Look in the data below for the line that contains "yellow brick B4:B6". Copy that line and the remaining lines exactly.

########################################

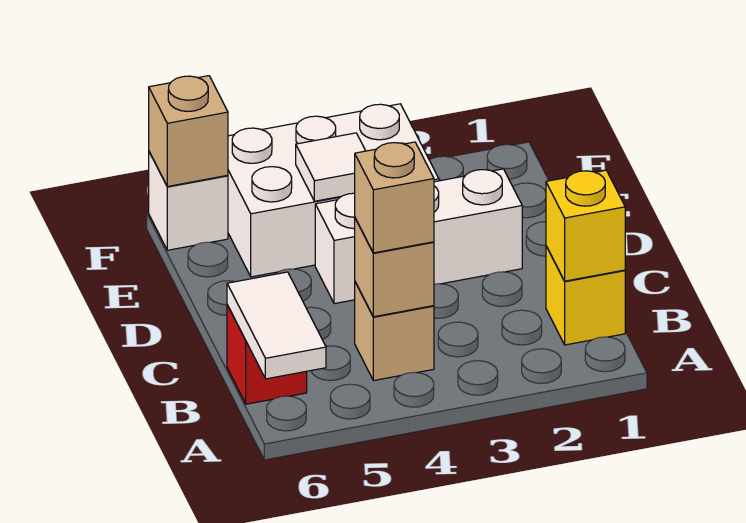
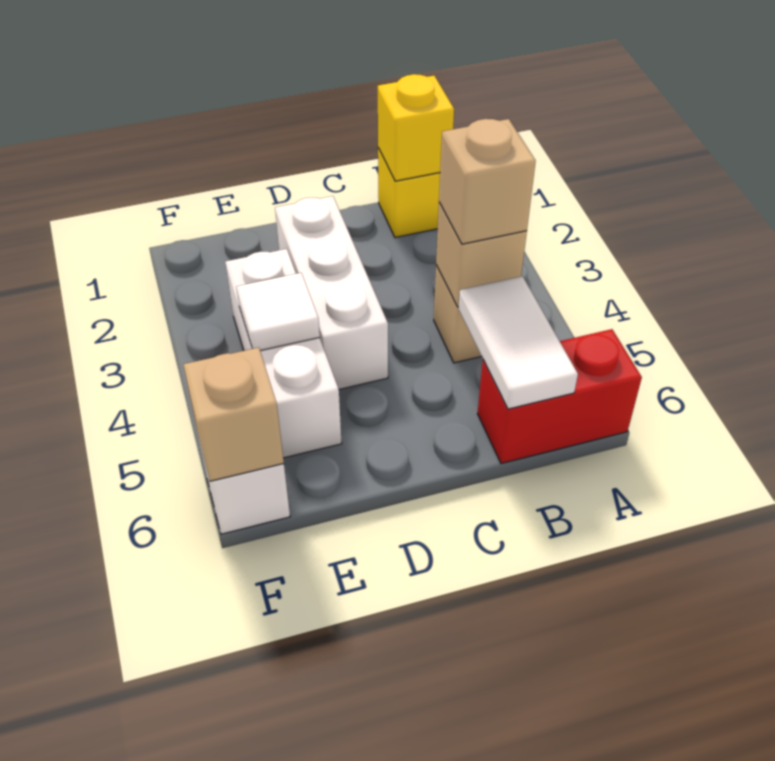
white tile A6:B6 level 2 -> white tile B5:B6 level 2
red brick B6 level 1 -> red brick A6:B6 level 1
white brick E3:F5 level 1 -> white brick E3:E5 level 1

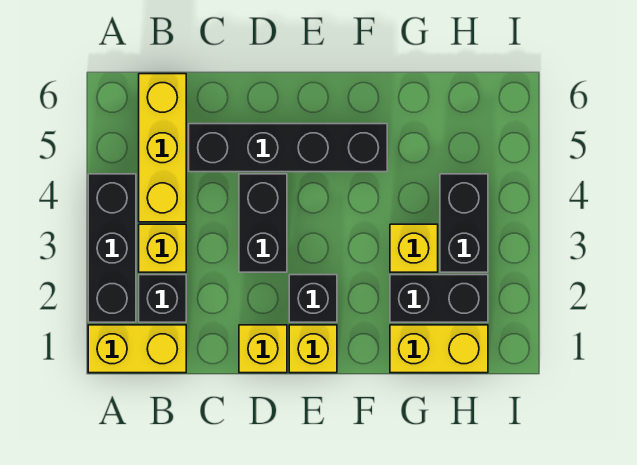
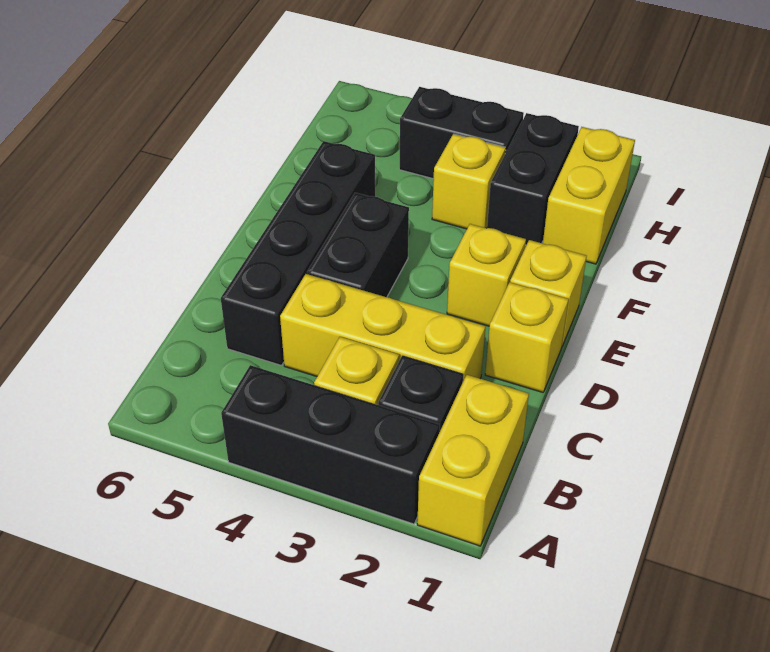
yellow brick B4:B6 level 1 -> yellow brick C2:C4 level 1
black brick D3:D4 level 1 -> black brick D4:E4 level 1
black brick E2 level 1 -> yellow brick E2 level 1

########################################

- [Solved problem]
yellow brick B4:B6 level 1 -> yellow brick C2:C4 level 1
black brick D3:D4 level 1 -> black brick D4:E4 level 1
black brick E2 level 1 -> yellow brick E2 level 1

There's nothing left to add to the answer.